◆ WHAT THE EXERCISE ASKS
Would you write out the entries below, every one of them, exactly?

◆ Items from a dataset

++++++++++

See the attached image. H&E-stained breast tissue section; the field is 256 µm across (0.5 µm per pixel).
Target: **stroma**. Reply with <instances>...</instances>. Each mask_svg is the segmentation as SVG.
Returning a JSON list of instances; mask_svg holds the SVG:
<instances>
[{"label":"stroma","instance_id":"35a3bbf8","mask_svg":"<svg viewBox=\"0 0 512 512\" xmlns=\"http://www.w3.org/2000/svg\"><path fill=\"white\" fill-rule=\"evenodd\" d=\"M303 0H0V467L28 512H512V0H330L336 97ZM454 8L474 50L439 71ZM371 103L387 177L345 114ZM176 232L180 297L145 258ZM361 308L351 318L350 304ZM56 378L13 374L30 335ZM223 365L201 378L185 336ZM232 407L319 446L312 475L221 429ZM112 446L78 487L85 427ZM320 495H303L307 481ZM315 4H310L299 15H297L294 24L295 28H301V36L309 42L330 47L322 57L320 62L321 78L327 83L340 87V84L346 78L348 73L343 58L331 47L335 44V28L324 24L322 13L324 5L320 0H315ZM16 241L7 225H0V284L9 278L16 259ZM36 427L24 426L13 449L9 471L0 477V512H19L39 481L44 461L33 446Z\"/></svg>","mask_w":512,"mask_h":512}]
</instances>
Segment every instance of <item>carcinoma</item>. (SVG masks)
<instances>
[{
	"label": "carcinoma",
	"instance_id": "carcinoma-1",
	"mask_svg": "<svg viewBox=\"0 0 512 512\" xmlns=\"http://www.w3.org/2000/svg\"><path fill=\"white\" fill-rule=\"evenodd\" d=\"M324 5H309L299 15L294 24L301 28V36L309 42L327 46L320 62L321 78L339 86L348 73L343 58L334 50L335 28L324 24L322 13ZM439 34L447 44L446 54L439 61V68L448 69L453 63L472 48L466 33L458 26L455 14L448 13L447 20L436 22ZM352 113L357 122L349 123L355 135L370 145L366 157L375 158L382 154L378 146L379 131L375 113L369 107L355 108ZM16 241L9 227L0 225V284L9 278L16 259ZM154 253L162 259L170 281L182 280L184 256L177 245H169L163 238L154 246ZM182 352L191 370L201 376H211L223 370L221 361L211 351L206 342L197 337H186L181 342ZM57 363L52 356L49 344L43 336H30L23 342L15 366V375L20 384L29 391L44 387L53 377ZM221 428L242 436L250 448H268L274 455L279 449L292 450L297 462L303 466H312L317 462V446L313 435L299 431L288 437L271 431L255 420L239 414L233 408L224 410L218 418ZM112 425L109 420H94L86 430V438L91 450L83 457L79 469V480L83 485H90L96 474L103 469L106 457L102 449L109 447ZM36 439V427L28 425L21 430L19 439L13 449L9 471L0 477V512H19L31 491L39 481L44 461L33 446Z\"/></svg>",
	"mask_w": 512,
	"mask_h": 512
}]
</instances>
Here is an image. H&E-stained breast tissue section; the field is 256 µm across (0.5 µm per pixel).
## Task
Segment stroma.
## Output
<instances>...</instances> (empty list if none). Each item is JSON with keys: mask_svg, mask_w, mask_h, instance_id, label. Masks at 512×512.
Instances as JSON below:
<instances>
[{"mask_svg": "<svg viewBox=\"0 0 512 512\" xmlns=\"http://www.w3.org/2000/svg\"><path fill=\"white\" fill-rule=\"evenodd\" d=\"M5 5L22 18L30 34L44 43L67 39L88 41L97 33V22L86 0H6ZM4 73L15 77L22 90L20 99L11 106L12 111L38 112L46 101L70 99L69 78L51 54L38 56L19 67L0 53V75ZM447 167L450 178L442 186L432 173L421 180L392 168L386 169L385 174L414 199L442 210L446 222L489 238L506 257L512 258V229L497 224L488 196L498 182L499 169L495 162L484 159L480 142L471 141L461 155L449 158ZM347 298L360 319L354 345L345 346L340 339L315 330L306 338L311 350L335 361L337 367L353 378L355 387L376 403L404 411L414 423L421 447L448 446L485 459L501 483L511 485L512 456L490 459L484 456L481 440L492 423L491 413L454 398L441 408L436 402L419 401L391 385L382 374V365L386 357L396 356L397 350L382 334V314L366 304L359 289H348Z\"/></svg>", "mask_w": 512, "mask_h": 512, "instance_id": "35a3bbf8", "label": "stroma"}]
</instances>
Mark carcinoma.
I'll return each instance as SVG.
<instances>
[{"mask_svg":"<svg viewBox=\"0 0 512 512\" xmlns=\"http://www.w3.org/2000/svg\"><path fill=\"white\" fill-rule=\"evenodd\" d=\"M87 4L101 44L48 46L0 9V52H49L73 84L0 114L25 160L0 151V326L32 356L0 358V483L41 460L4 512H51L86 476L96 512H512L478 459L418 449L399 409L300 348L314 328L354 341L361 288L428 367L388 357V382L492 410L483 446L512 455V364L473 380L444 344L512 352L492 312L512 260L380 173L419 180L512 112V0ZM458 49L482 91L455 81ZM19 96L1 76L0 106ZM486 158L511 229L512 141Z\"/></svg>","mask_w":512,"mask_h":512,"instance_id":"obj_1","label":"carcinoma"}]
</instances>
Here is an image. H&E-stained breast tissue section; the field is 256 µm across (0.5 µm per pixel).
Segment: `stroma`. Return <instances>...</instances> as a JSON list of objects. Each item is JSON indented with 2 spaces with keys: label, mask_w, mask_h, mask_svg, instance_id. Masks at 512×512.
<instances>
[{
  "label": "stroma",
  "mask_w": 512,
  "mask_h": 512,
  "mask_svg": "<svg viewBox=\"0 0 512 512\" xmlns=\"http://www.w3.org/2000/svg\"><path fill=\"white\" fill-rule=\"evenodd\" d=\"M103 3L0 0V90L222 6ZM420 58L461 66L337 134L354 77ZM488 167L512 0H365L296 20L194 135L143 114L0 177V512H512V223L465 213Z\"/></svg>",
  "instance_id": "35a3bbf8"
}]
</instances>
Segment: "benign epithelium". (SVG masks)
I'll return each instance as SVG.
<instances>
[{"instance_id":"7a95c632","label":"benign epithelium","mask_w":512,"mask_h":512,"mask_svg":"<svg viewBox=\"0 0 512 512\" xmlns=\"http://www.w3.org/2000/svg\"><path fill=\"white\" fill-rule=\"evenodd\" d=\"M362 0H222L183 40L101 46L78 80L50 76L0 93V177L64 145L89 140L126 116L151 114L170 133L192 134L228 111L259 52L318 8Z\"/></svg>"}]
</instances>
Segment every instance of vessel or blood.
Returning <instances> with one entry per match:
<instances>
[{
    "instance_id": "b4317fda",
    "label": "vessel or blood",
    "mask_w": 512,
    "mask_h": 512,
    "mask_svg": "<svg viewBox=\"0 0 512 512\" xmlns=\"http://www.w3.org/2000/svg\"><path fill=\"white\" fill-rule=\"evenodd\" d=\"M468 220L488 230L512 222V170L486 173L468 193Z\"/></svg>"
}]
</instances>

++++++++++

◆ ANSWER TO THE PROBLEM
See the attached image. H&E-stained breast tissue section; the field is 256 µm across (0.5 µm per pixel).
Target: **stroma**. Reply with <instances>...</instances>. Each mask_svg is the segmentation as SVG.
Returning a JSON list of instances; mask_svg holds the SVG:
<instances>
[{"label":"stroma","instance_id":"35a3bbf8","mask_svg":"<svg viewBox=\"0 0 512 512\" xmlns=\"http://www.w3.org/2000/svg\"><path fill=\"white\" fill-rule=\"evenodd\" d=\"M303 0H0V467L28 512H512V0H330L336 97ZM454 8L474 50L439 71ZM371 103L387 177L345 114ZM176 232L180 297L145 258ZM361 308L351 318L350 304ZM56 378L13 374L30 335ZM223 365L201 378L185 336ZM232 407L319 446L312 475L221 429ZM112 446L78 487L85 427ZM320 495H303L307 481ZM315 4H310L299 15H297L294 24L295 28H301V36L309 42L330 47L322 57L320 62L321 78L327 83L340 87V84L346 78L348 73L343 58L331 47L335 44V28L324 24L322 13L324 5L320 0H315ZM16 241L7 225H0V284L9 278L16 259ZM36 427L24 426L13 449L9 471L0 477V512H19L39 481L44 461L33 446Z\"/></svg>","mask_w":512,"mask_h":512}]
</instances>
Segment every instance of <item>carcinoma</item>. (SVG masks)
<instances>
[{
	"label": "carcinoma",
	"instance_id": "carcinoma-1",
	"mask_svg": "<svg viewBox=\"0 0 512 512\" xmlns=\"http://www.w3.org/2000/svg\"><path fill=\"white\" fill-rule=\"evenodd\" d=\"M324 5H309L299 15L294 24L301 28V36L309 42L327 46L320 62L321 78L339 86L348 73L343 58L334 50L335 28L324 24L322 13ZM439 34L447 44L446 54L439 61V68L448 69L453 63L472 48L466 33L458 26L455 14L448 13L447 20L436 22ZM352 113L357 122L349 123L355 135L370 145L366 157L375 158L382 154L378 146L379 131L375 113L369 107L355 108ZM16 241L9 227L0 225V284L9 278L16 259ZM154 253L162 259L170 281L182 280L184 256L177 245H169L163 238L154 246ZM182 352L191 370L201 376H211L223 370L221 361L211 351L206 342L197 337H186L181 342ZM57 363L52 356L49 344L43 336H30L23 342L15 366V375L20 384L29 391L44 387L53 377ZM221 428L242 436L250 448H268L274 455L279 449L292 450L297 462L303 466H312L317 462V446L313 435L299 431L288 437L271 431L255 420L239 414L233 408L224 410L218 418ZM112 425L109 420H94L86 430V438L91 450L83 457L79 469V480L83 485H90L96 474L103 469L106 457L102 449L109 447ZM36 439V427L28 425L21 430L19 439L13 449L9 471L0 477V512H19L31 491L39 481L44 461L33 446Z\"/></svg>",
	"mask_w": 512,
	"mask_h": 512
}]
</instances>
Here is an image. H&E-stained breast tissue section; the field is 256 µm across (0.5 µm per pixel).
## Task
Segment stroma.
## Output
<instances>...</instances> (empty list if none). Each item is JSON with keys: mask_svg, mask_w, mask_h, instance_id, label. Masks at 512×512.
Instances as JSON below:
<instances>
[{"mask_svg": "<svg viewBox=\"0 0 512 512\" xmlns=\"http://www.w3.org/2000/svg\"><path fill=\"white\" fill-rule=\"evenodd\" d=\"M5 5L22 18L30 34L44 43L67 39L88 41L97 33V22L86 0H6ZM4 73L15 77L22 90L20 99L11 106L12 111L38 112L46 101L70 99L69 78L51 54L38 56L19 67L0 53V75ZM447 167L450 178L442 186L432 173L421 180L392 168L386 169L385 174L414 199L442 210L446 222L489 238L506 257L512 258V229L497 224L488 196L498 182L499 169L495 162L484 159L480 142L471 141L461 155L449 158ZM347 298L360 319L354 345L345 346L340 339L315 330L306 338L311 350L335 361L337 367L353 378L355 387L376 403L404 411L414 423L421 447L448 446L485 459L501 483L511 485L512 456L490 459L484 456L481 440L492 423L491 413L454 398L441 408L436 402L419 401L391 385L382 374V365L386 357L396 356L397 350L382 334V314L366 304L359 289H348Z\"/></svg>", "mask_w": 512, "mask_h": 512, "instance_id": "35a3bbf8", "label": "stroma"}]
</instances>
Mark carcinoma.
I'll return each instance as SVG.
<instances>
[{"mask_svg":"<svg viewBox=\"0 0 512 512\" xmlns=\"http://www.w3.org/2000/svg\"><path fill=\"white\" fill-rule=\"evenodd\" d=\"M87 4L101 44L48 46L0 9V52H49L73 84L0 114L25 160L0 151V326L32 356L0 358V483L41 460L4 512H51L86 476L96 512H512L478 459L418 449L399 409L300 348L314 328L354 341L361 288L428 367L388 357V382L492 410L483 446L512 455V364L473 380L444 344L512 352L492 312L512 260L380 173L419 180L512 112V0ZM458 49L482 91L455 81ZM19 96L1 76L0 106ZM486 158L511 229L512 141Z\"/></svg>","mask_w":512,"mask_h":512,"instance_id":"obj_1","label":"carcinoma"}]
</instances>
Here is an image. H&E-stained breast tissue section; the field is 256 µm across (0.5 µm per pixel).
Segment: `stroma`. Return <instances>...</instances> as a JSON list of objects. Each item is JSON indented with 2 spaces with keys: label, mask_w, mask_h, mask_svg, instance_id. Masks at 512×512.
<instances>
[{
  "label": "stroma",
  "mask_w": 512,
  "mask_h": 512,
  "mask_svg": "<svg viewBox=\"0 0 512 512\" xmlns=\"http://www.w3.org/2000/svg\"><path fill=\"white\" fill-rule=\"evenodd\" d=\"M103 3L0 0V90L222 6ZM420 58L461 66L337 134L354 77ZM488 167L512 0H365L296 20L194 135L143 114L0 177V512H512V223L465 213Z\"/></svg>",
  "instance_id": "35a3bbf8"
}]
</instances>
Segment: "benign epithelium". (SVG masks)
I'll return each instance as SVG.
<instances>
[{"instance_id":"7a95c632","label":"benign epithelium","mask_w":512,"mask_h":512,"mask_svg":"<svg viewBox=\"0 0 512 512\" xmlns=\"http://www.w3.org/2000/svg\"><path fill=\"white\" fill-rule=\"evenodd\" d=\"M362 0H222L183 40L101 46L78 80L50 76L0 93V177L64 145L89 140L126 116L151 114L170 133L192 134L228 111L259 52L318 8Z\"/></svg>"}]
</instances>
Segment every instance of vessel or blood.
Returning <instances> with one entry per match:
<instances>
[{
    "instance_id": "b4317fda",
    "label": "vessel or blood",
    "mask_w": 512,
    "mask_h": 512,
    "mask_svg": "<svg viewBox=\"0 0 512 512\" xmlns=\"http://www.w3.org/2000/svg\"><path fill=\"white\" fill-rule=\"evenodd\" d=\"M468 220L488 230L512 222V170L486 173L468 193Z\"/></svg>"
}]
</instances>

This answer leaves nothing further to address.